■ **REQUIRED WORK**
Please give again, exactly and only, the stretch of lines from the one containing "camera: 175 degrees left, 5 degrees down" to the end of the entries below.

■ **THE INPUT**
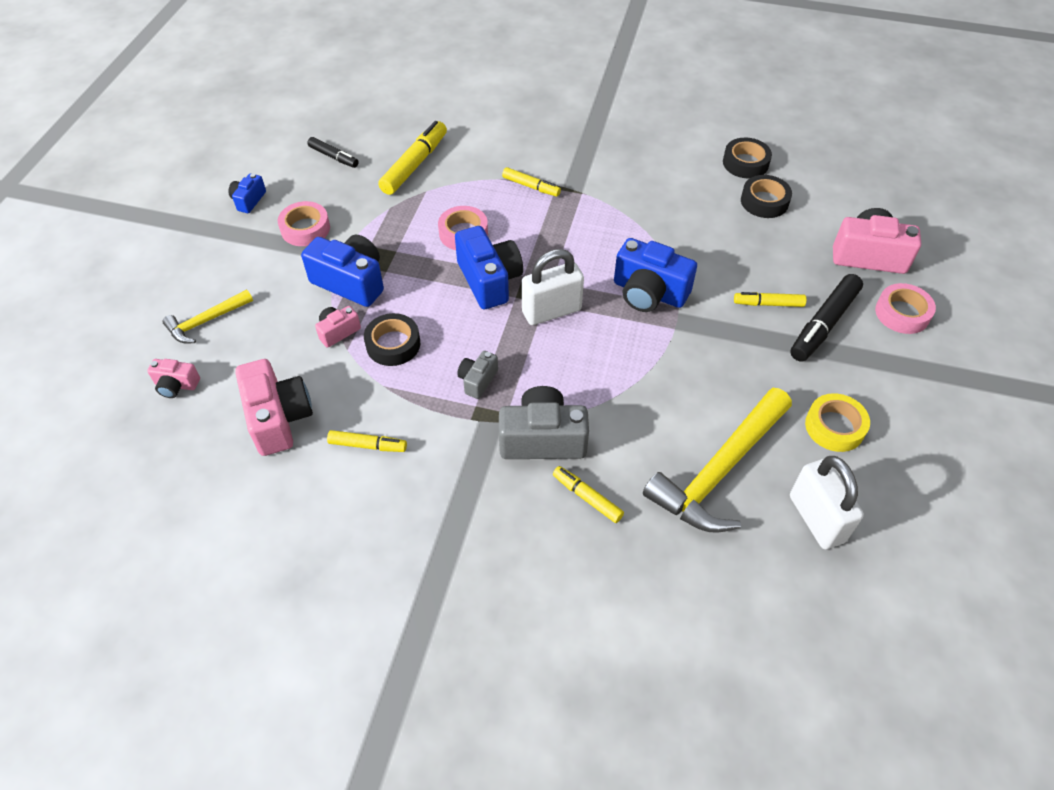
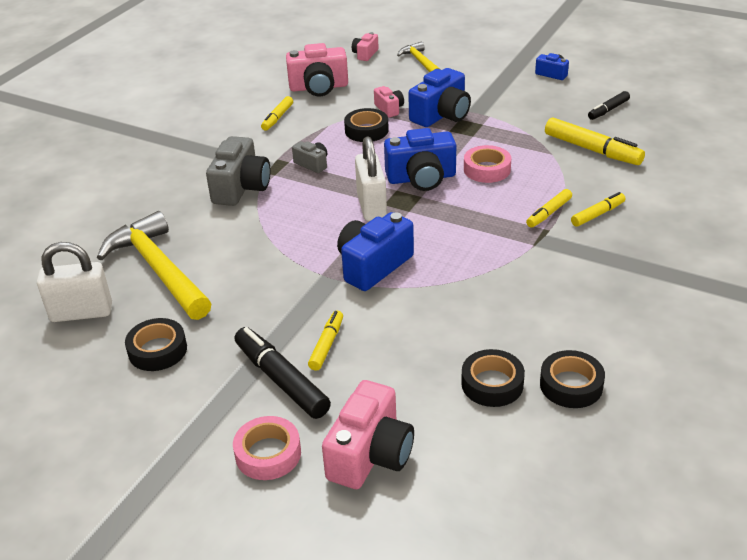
camera: 105 degrees right, 15 degrees down
(305, 229) = (511, 97): pink tape -> none
(587, 498) = (178, 201): yellow marker -> yellow marker (597, 214)
(834, 427) = (157, 350): yellow tape -> black tape

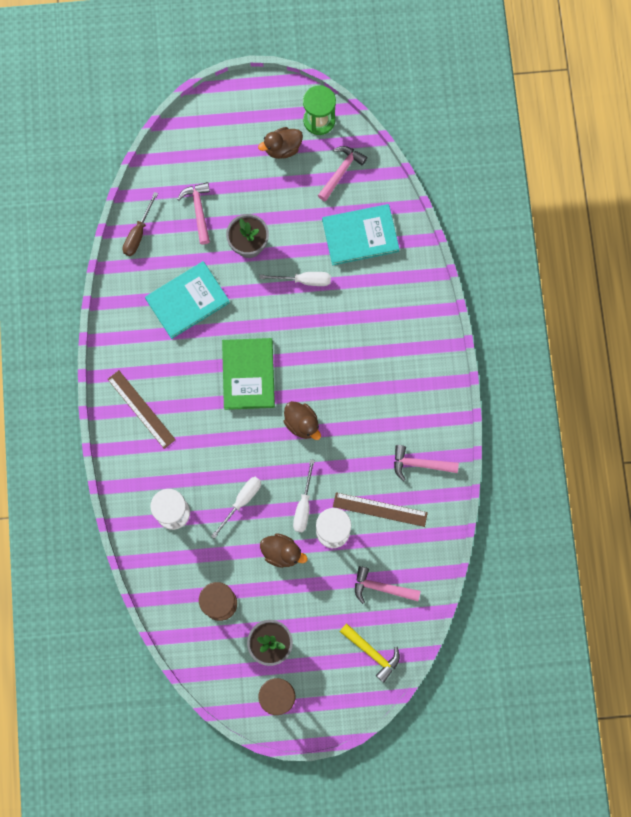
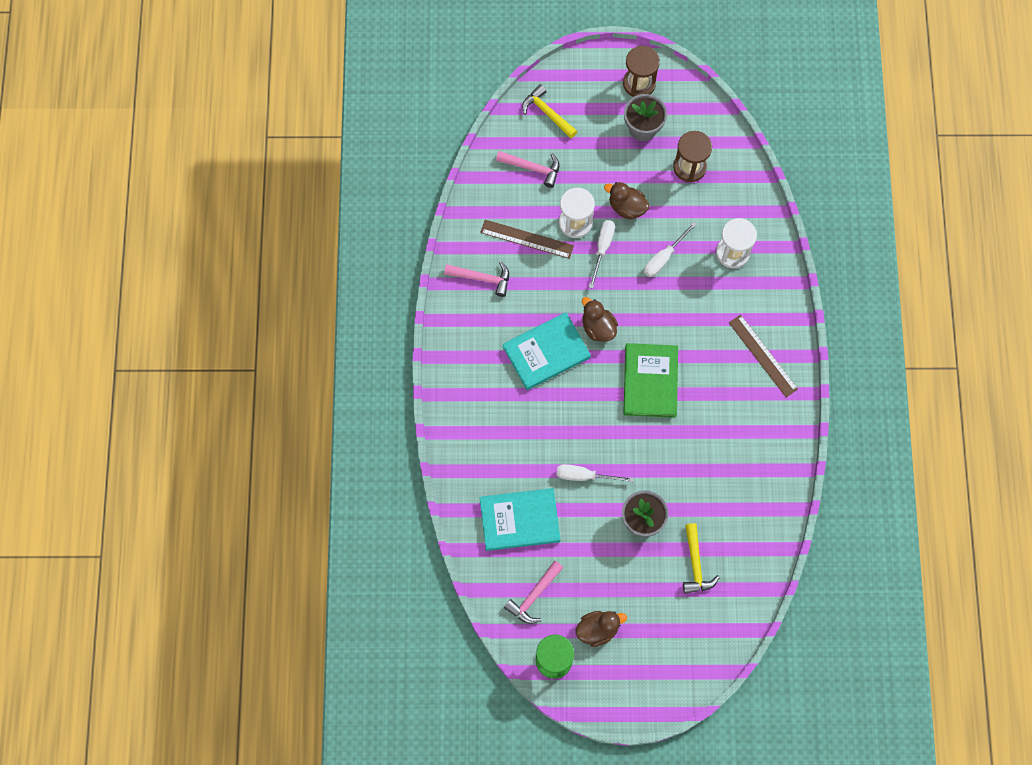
camera: 175 degrees left, 5 degrees down
(138, 233) = (763, 543): brown screwdriver -> none
(187, 301) = (711, 464): turquoise book -> turquoise book (546, 352)
(198, 210) = (695, 564): pink hammer -> yellow hammer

■ **EXERCISE RESPONSE**
camera: 175 degrees left, 5 degrees down
(138, 233) = (763, 543): brown screwdriver -> none
(187, 301) = (711, 464): turquoise book -> turquoise book (546, 352)
(198, 210) = (695, 564): pink hammer -> yellow hammer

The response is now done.